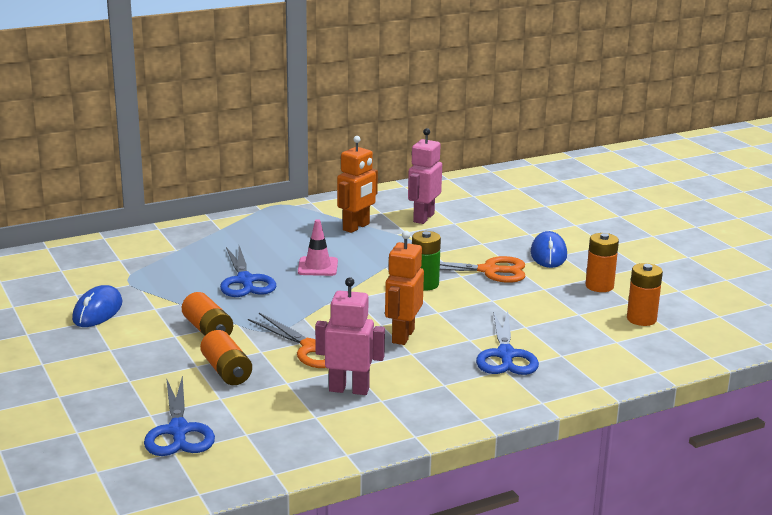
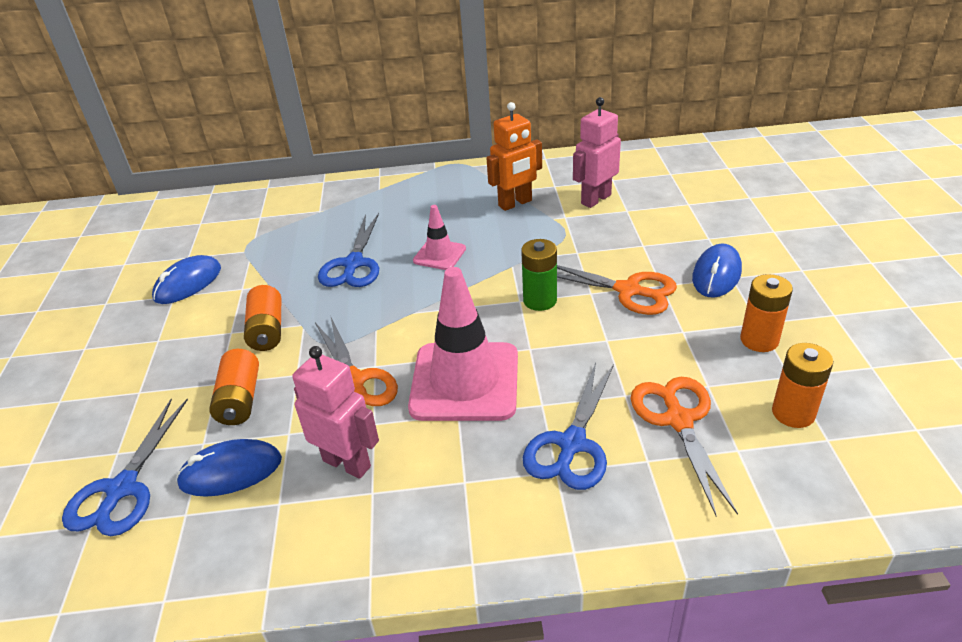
camera: 25 degrees right, 15 degrees up
(260, 408) = (231, 472): none -> blue mouse
(402, 336) = (465, 381): orange robot -> pink traffic cone
(570, 333) = (678, 420): none -> orange scissors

WORK TO COMPLETE: If the data includes images, skip them and copy every line exactly.

RESULT FOR THIS TASK:
camera: 25 degrees right, 15 degrees up
(260, 408) = (231, 472): none -> blue mouse
(402, 336) = (465, 381): orange robot -> pink traffic cone
(570, 333) = (678, 420): none -> orange scissors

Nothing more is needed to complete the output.